__What the task asks__: Where the listing shows an image, skip it and output all other material unchanged.

[[ Supplied information open ]]

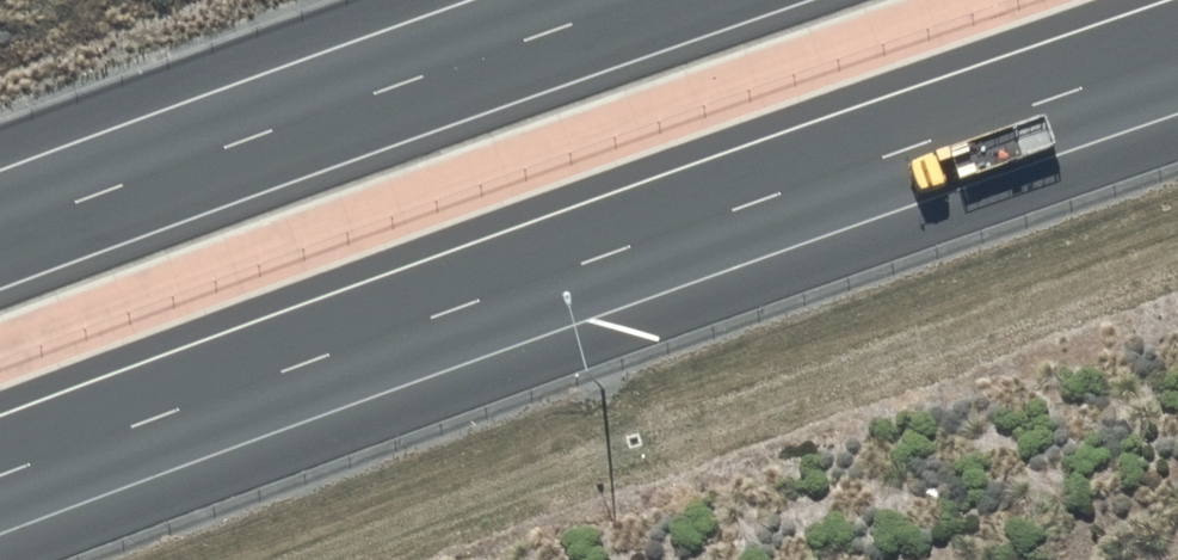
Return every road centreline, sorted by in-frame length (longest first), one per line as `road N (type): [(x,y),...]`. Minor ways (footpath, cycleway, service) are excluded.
road 1 (motorway): [(1177,54),(366,338),(0,476)]
road 2 (motorway): [(0,226),(640,0)]

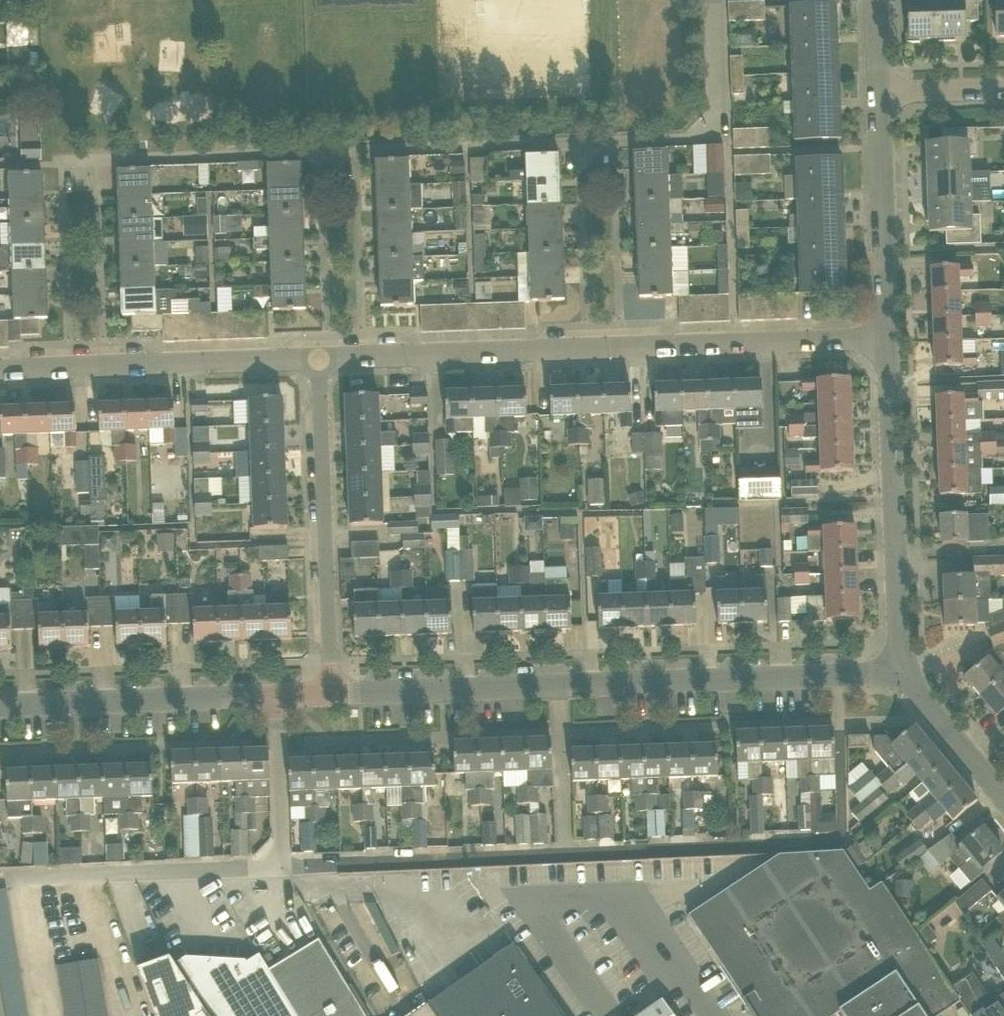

[[ Supplied information closed ]]

__Exercise solution__:
Return every road centreline, sorted by in-frame length (longest first), one per line as `road N (type): [(x,y),...]`. Minor ways (footpath, cycleway, service) are excluded.
road 1 (motorway): [(1177,54),(366,338),(0,476)]
road 2 (motorway): [(0,226),(640,0)]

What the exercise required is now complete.